▶ _Goal of the exercise_
All lines from the one with "red_salefin <424 403> => nothing" through the close of the records below are to be set down exactly, and no others.

════════════════

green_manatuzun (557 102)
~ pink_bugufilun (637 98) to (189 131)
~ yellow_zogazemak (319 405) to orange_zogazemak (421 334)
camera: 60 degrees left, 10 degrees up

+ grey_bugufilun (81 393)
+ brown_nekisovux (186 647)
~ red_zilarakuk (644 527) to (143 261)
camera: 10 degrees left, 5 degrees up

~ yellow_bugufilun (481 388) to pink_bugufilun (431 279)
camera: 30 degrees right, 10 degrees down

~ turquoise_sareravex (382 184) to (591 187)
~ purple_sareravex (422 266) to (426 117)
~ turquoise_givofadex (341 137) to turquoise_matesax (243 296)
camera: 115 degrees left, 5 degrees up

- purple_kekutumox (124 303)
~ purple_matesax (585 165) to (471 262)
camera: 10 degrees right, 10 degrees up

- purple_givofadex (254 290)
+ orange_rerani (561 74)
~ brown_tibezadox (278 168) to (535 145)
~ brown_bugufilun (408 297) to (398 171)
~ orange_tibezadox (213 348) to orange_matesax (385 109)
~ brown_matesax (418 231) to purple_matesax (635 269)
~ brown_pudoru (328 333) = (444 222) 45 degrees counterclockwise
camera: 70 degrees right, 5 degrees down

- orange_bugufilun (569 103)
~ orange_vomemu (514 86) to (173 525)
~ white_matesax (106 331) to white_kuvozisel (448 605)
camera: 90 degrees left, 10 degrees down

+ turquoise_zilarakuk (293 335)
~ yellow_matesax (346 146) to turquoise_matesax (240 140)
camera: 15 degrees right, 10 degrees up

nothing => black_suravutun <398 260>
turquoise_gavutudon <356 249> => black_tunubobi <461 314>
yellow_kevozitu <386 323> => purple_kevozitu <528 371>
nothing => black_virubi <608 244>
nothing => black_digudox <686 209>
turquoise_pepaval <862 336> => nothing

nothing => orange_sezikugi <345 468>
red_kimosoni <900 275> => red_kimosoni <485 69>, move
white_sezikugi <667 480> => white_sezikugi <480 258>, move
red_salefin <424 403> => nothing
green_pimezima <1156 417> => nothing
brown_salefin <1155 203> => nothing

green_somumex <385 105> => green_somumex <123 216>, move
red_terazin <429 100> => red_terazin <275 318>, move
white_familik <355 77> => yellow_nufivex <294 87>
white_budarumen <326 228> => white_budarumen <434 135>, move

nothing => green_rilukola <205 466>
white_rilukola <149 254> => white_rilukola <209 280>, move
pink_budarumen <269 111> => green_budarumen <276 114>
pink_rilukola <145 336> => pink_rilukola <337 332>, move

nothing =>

════════════════

▶ _Task response_
red_salefin <424 403> => nothing
green_pimezima <1156 417> => nothing
brown_salefin <1155 203> => nothing

green_somumex <385 105> => green_somumex <123 216>, move
red_terazin <429 100> => red_terazin <275 318>, move
white_familik <355 77> => yellow_nufivex <294 87>
white_budarumen <326 228> => white_budarumen <434 135>, move

nothing => green_rilukola <205 466>
white_rilukola <149 254> => white_rilukola <209 280>, move
pink_budarumen <269 111> => green_budarumen <276 114>
pink_rilukola <145 336> => pink_rilukola <337 332>, move

nothing =>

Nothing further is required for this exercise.